---------- Source data ----------
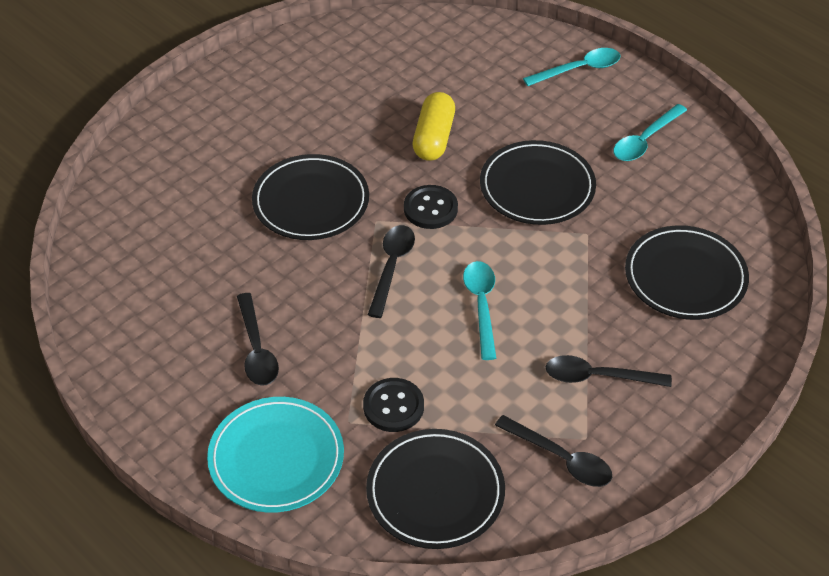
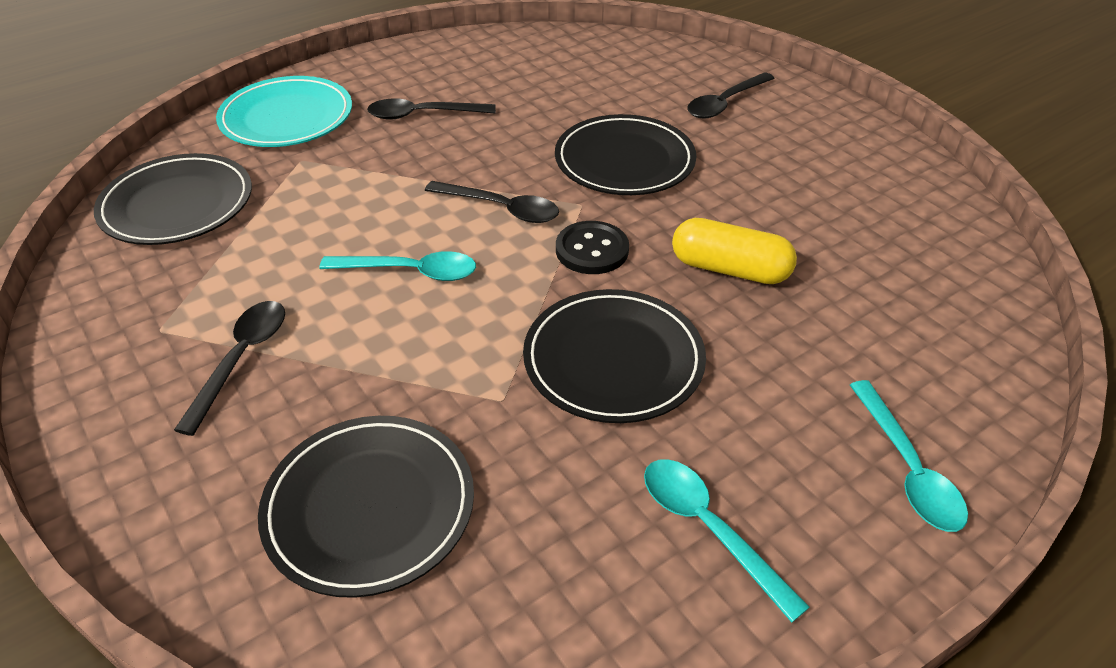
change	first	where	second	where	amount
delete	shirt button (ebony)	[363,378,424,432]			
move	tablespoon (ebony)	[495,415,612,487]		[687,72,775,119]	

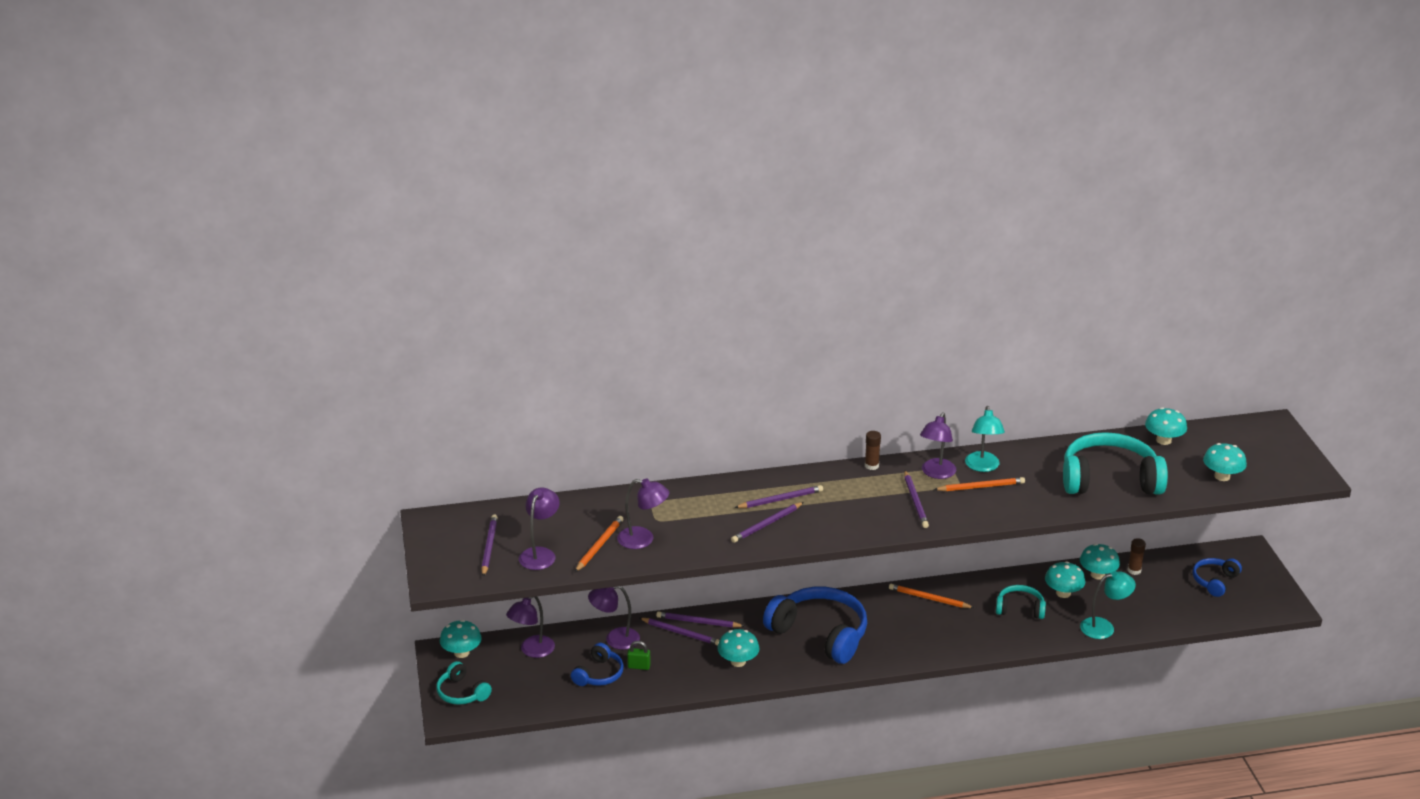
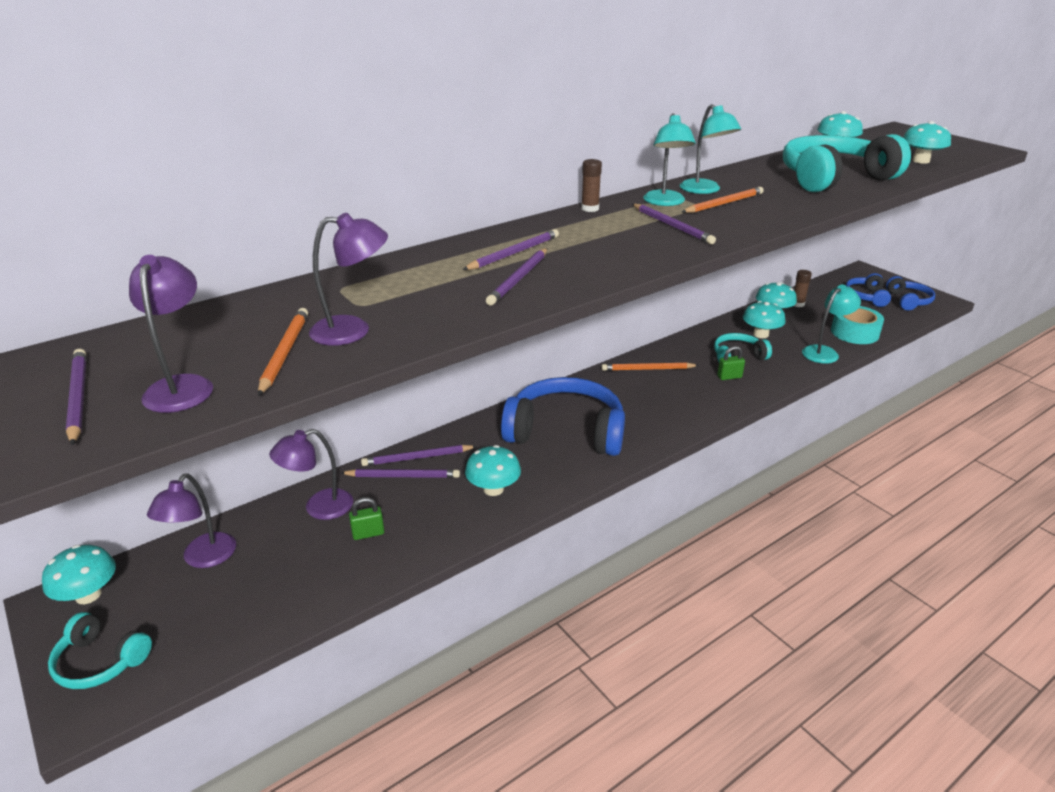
change	first	where	second	where	amount
recolor	desk lamp (royal purple)	[920,413,956,479]	desk lamp (teal)	[643,113,696,206]	
move	over-ear headphones (cobalt)	[571,643,624,686]		[886,276,935,310]	
insert			sticky tape (teal)	[831,306,884,344]	
insert			small lock (emerald)	[717,346,745,380]	

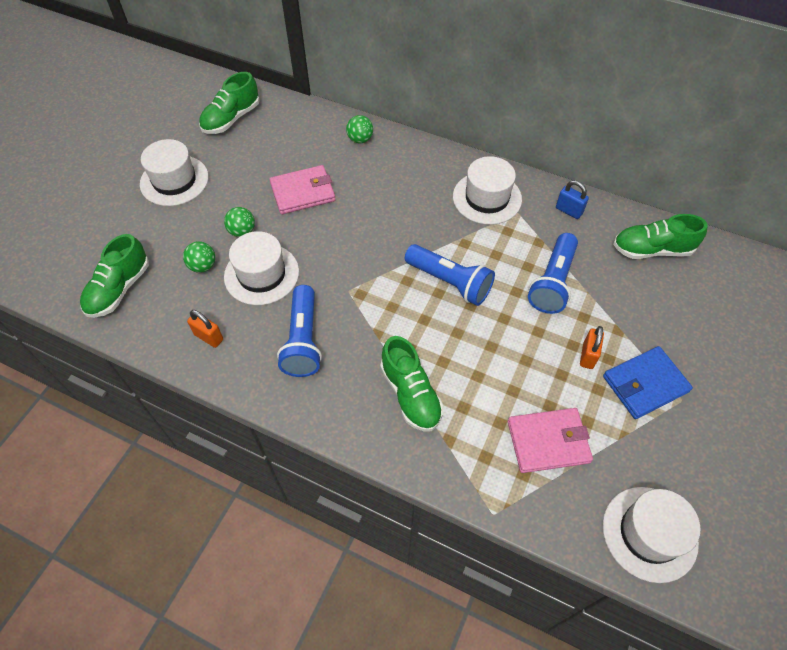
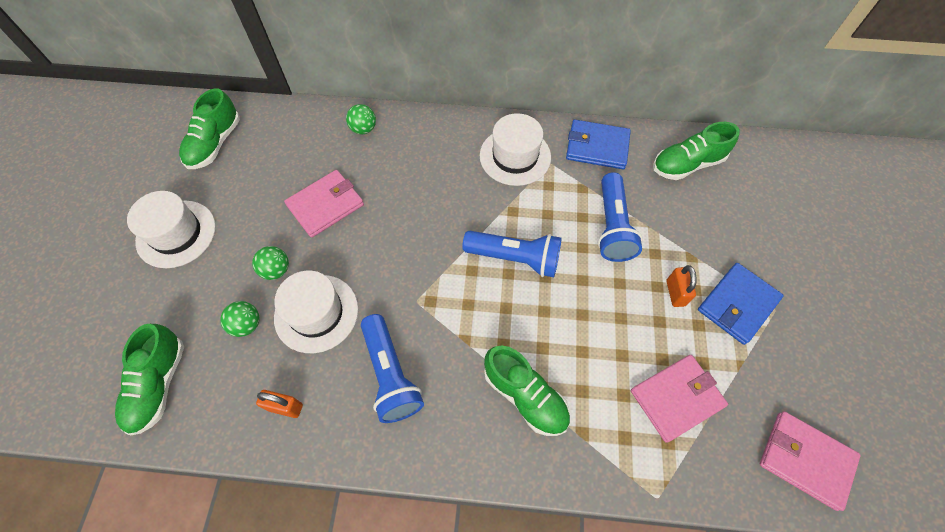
change	first	where	second	where	amount
replace	small lock (cobalt)	[556,180,589,219]	billfold (cobalt)	[566,120,631,169]	
replace	top hat (snow-white)	[603,487,701,583]	billfold (rose-pink)	[760,411,860,511]	

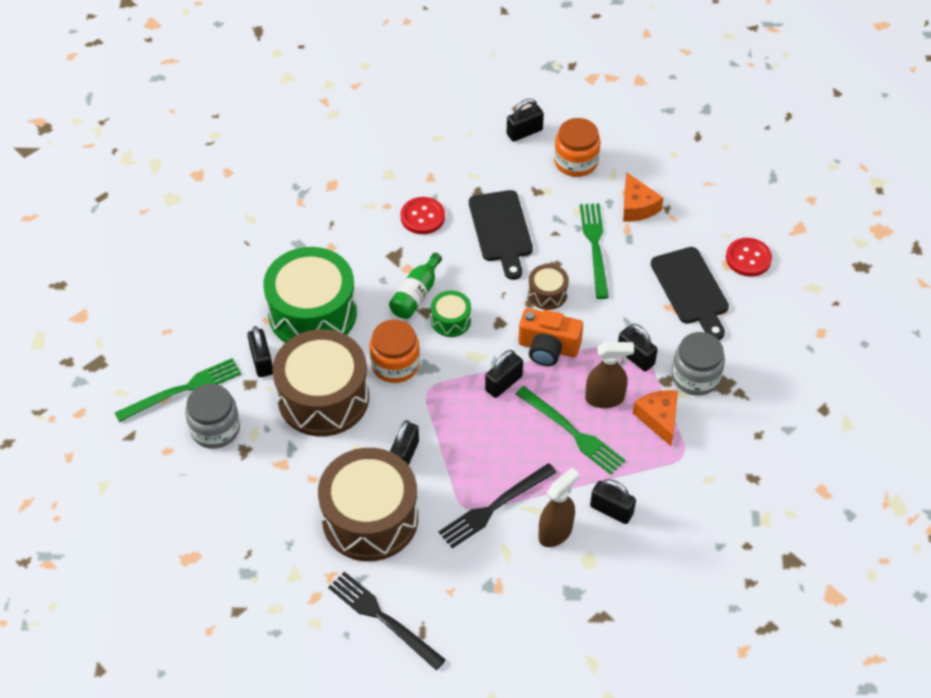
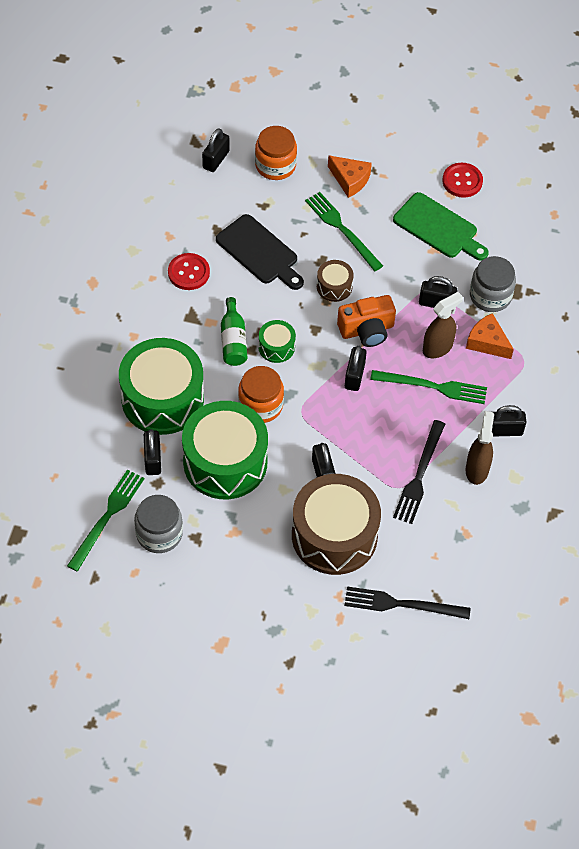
change	first	where	second	where	amount
recolor	bread board (ebony)	[651,247,729,340]	bread board (emerald)	[393,192,489,261]	
rotate	small lock (ebony)	[248,326,273,377]		[144,429,161,475]	45 degrees clockwise
recolor	snare drum (dark brown)	[273,329,369,436]	snare drum (emerald)	[182,401,268,499]	

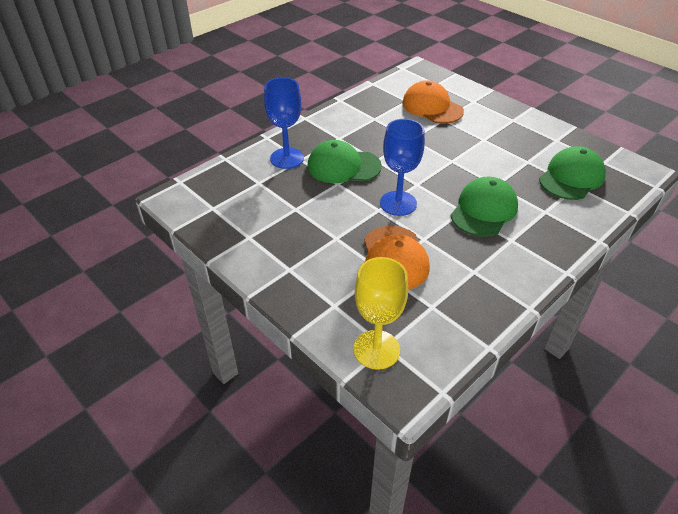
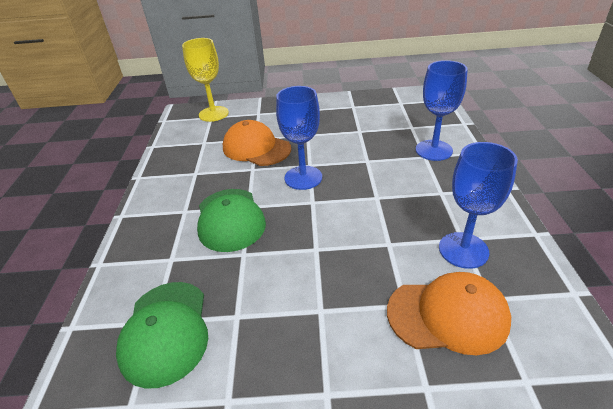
change	first	where	second	where	amount
delete	cap (emerald)	[307,140,382,183]			
insert			wine glass (cobalt)	[439,142,518,269]	

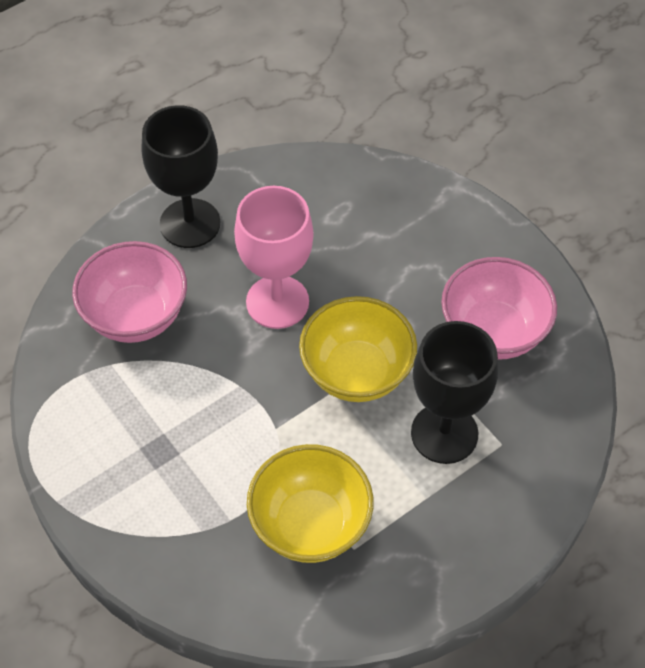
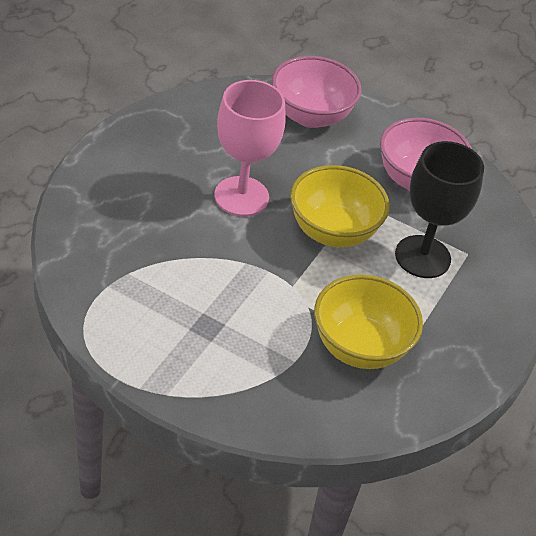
change	first	where	second	where	amount
delete	wine glass (ebony)	[142,105,220,248]			
move	bowl (rose-pink)	[72,241,187,343]		[272,56,362,128]	

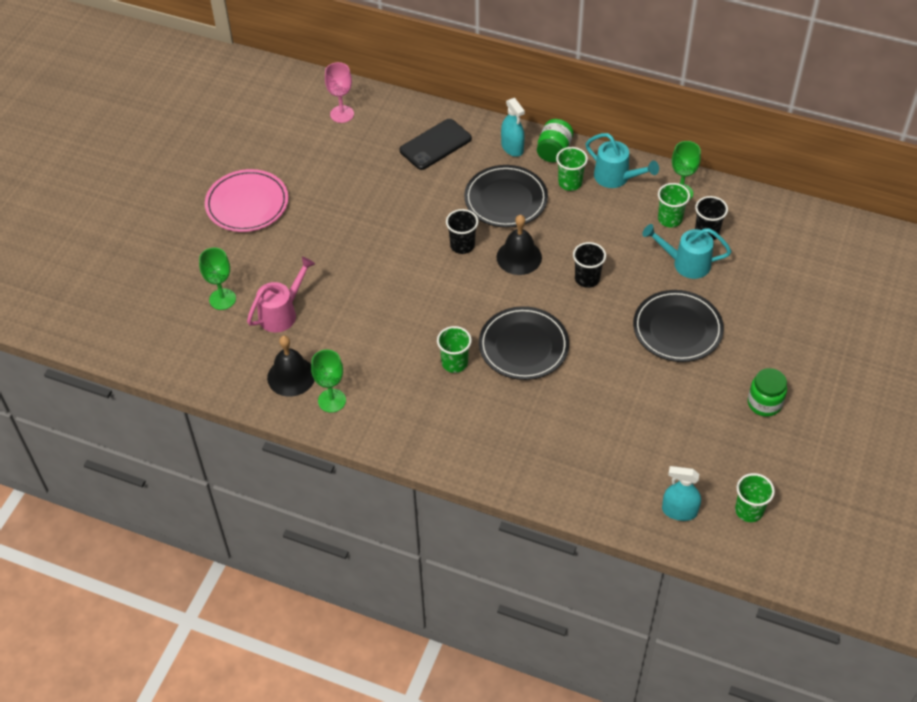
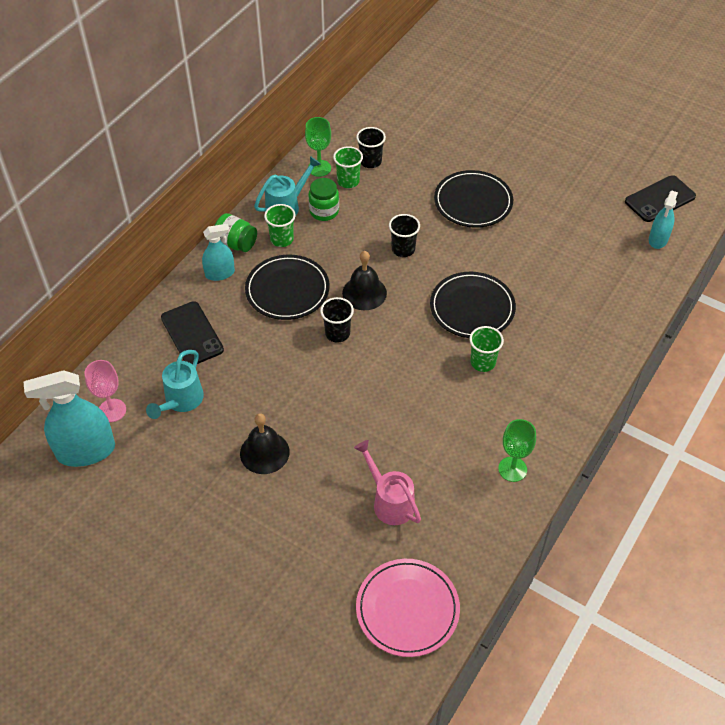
change	first	where	second	where	amount
move	plate (rose-pink)	[205,169,288,232]		[356,559,460,657]	
move	watering pot (teal)	[642,224,731,279]		[146,350,204,419]	
delete	wine glass (emerald)	[199,248,236,310]			
move	school bell (ebony)	[267,336,315,397]		[240,413,290,474]	
move	jam jar (emerald)	[748,368,787,417]		[309,178,339,221]	
replace	beaker (emerald)	[735,473,775,522]	phone (ebony)	[625,175,696,222]	
insert			sprayer (teal)	[24,370,115,467]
----------
_Work order_
Copy the data word for word and omit every picture.

_The answer_
change	first	where	second	where	amount
delete	shirt button (ebony)	[363,378,424,432]			
move	tablespoon (ebony)	[495,415,612,487]		[687,72,775,119]	

change	first	where	second	where	amount
recolor	desk lamp (royal purple)	[920,413,956,479]	desk lamp (teal)	[643,113,696,206]	
move	over-ear headphones (cobalt)	[571,643,624,686]		[886,276,935,310]	
insert			sticky tape (teal)	[831,306,884,344]	
insert			small lock (emerald)	[717,346,745,380]	

change	first	where	second	where	amount
replace	small lock (cobalt)	[556,180,589,219]	billfold (cobalt)	[566,120,631,169]	
replace	top hat (snow-white)	[603,487,701,583]	billfold (rose-pink)	[760,411,860,511]	

change	first	where	second	where	amount
recolor	bread board (ebony)	[651,247,729,340]	bread board (emerald)	[393,192,489,261]	
rotate	small lock (ebony)	[248,326,273,377]		[144,429,161,475]	45 degrees clockwise
recolor	snare drum (dark brown)	[273,329,369,436]	snare drum (emerald)	[182,401,268,499]	

change	first	where	second	where	amount
delete	cap (emerald)	[307,140,382,183]			
insert			wine glass (cobalt)	[439,142,518,269]	

change	first	where	second	where	amount
delete	wine glass (ebony)	[142,105,220,248]			
move	bowl (rose-pink)	[72,241,187,343]		[272,56,362,128]	

change	first	where	second	where	amount
move	plate (rose-pink)	[205,169,288,232]		[356,559,460,657]	
move	watering pot (teal)	[642,224,731,279]		[146,350,204,419]	
delete	wine glass (emerald)	[199,248,236,310]			
move	school bell (ebony)	[267,336,315,397]		[240,413,290,474]	
move	jam jar (emerald)	[748,368,787,417]		[309,178,339,221]	
replace	beaker (emerald)	[735,473,775,522]	phone (ebony)	[625,175,696,222]	
insert			sprayer (teal)	[24,370,115,467]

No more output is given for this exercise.